STORED DATA: Begin
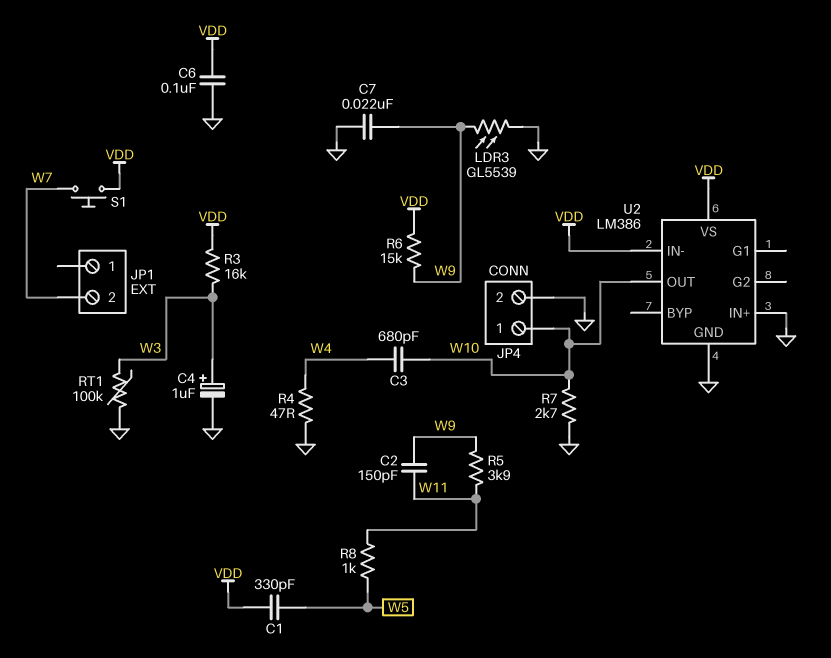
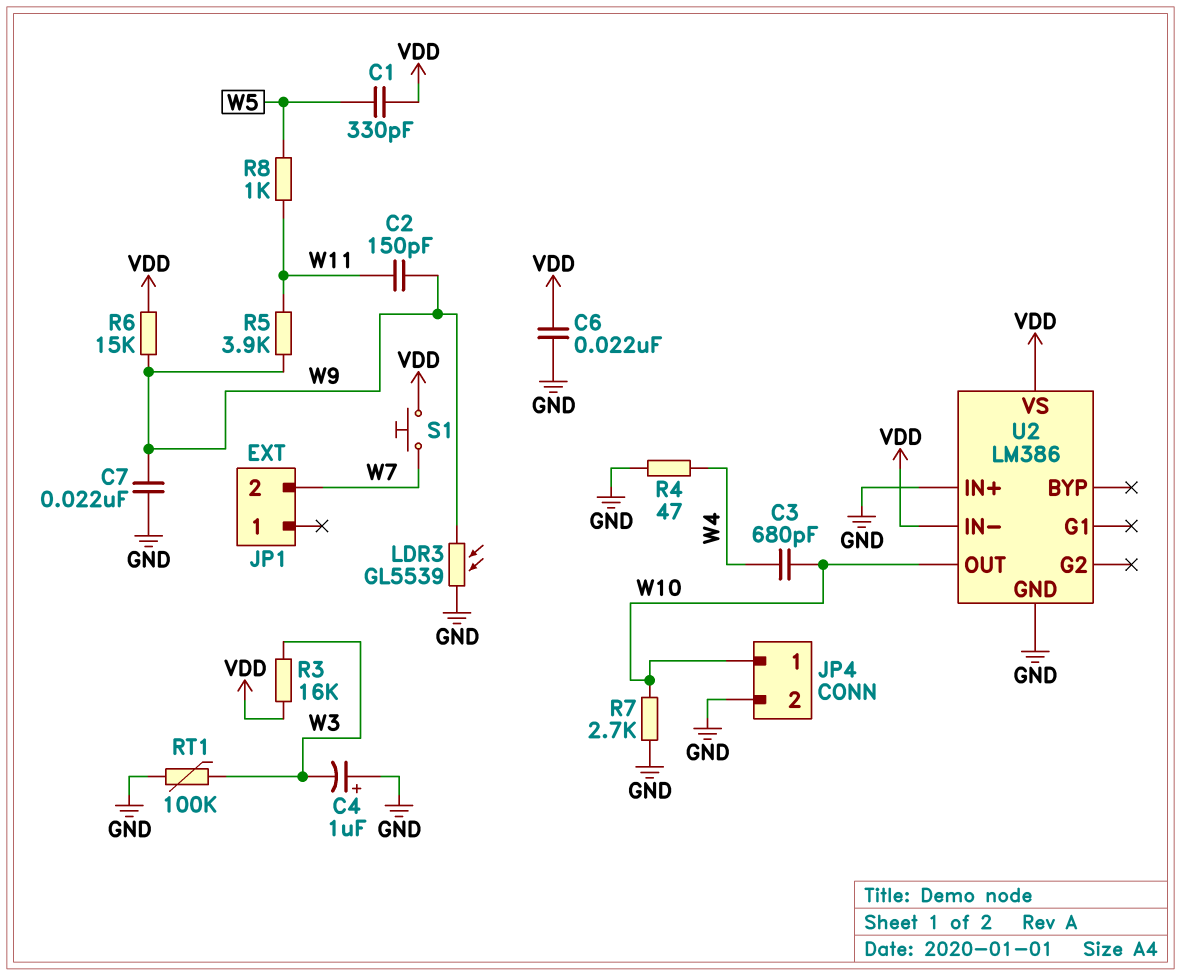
C4: 1uF (plus W3, minus GND) -> 1uF (plus GND, minus W3)
C6: 100nF (GND, VDD) -> 22nF (GND, VDD)

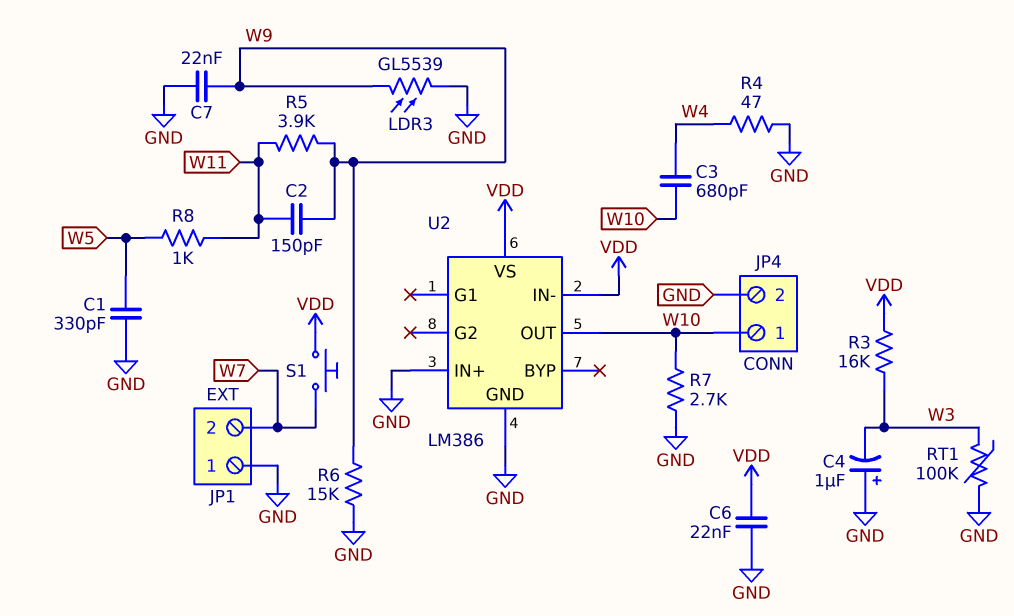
C1: 330pF (VDD, W5) -> 330pF (GND, W5)
JP1 pin 1: none -> GND
R6: 15k (VDD, W9) -> 15k (GND, W9)

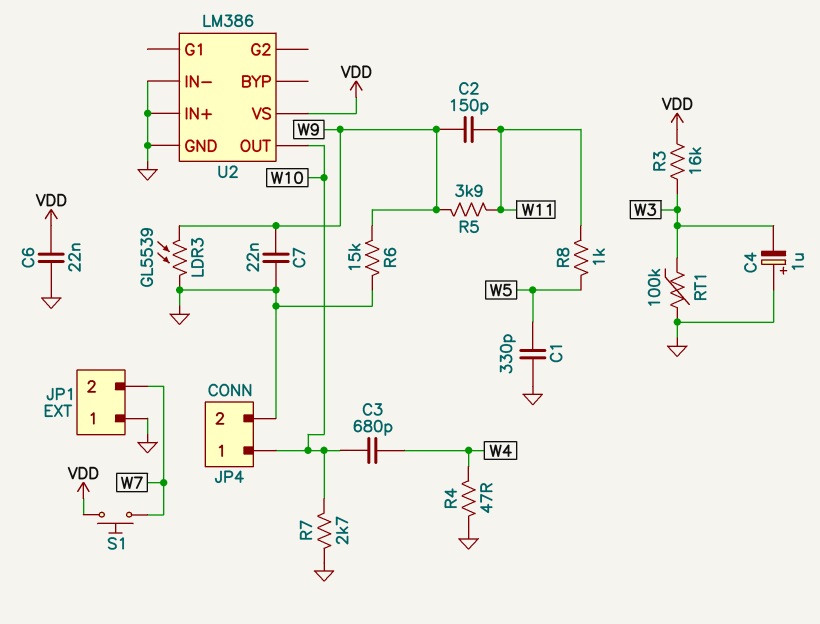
U2 pin IN-: VDD -> GND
STORED DATA: End
→ **TASK DETAILS**: Once the line with "JP1 pin 1: none -> GND" is found, write out that line and every later line of the listing above exactly, through the last one, and skip any pictures.

→ **FINAL ANSWER**:
JP1 pin 1: none -> GND
R6: 15k (VDD, W9) -> 15k (GND, W9)

U2 pin IN-: VDD -> GND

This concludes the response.